*** Opening Material for this exercise ***
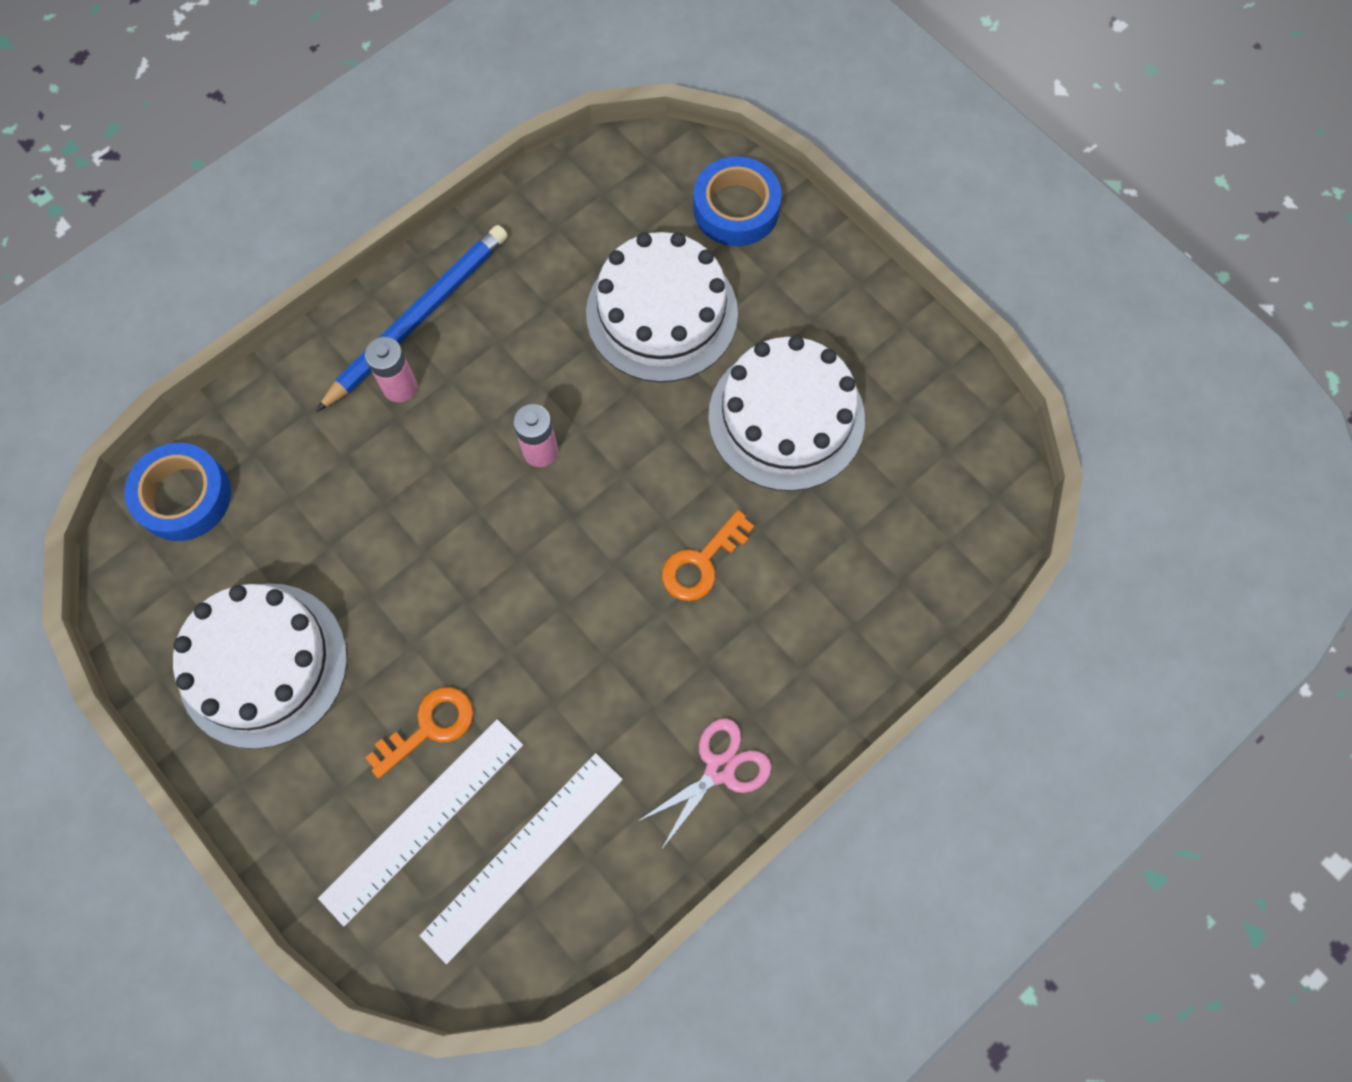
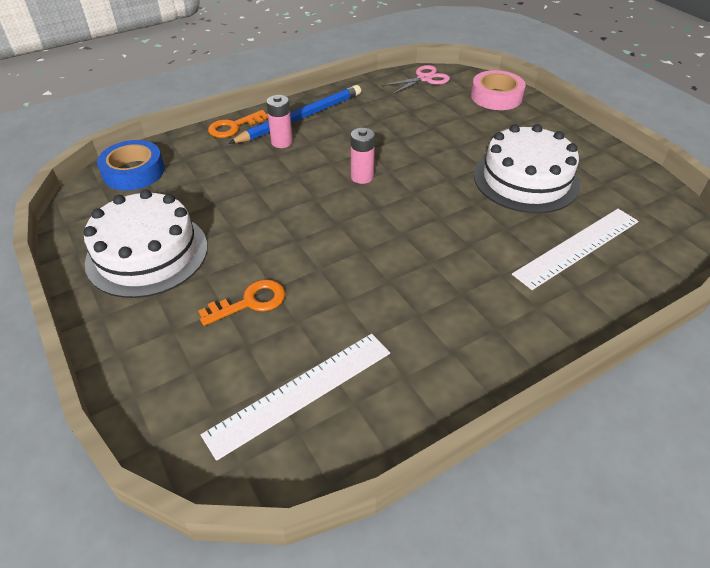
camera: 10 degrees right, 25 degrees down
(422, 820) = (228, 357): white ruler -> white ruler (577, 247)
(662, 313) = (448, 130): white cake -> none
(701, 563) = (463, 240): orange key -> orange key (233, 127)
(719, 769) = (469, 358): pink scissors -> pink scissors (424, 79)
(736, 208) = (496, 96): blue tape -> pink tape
*** Closing Material for this exercise ***
▶ **Prompt**
Every line above in which the word "pink" occurs needs to be copied.

▶ **Written reply**
(719, 769) = (469, 358): pink scissors -> pink scissors (424, 79)
(736, 208) = (496, 96): blue tape -> pink tape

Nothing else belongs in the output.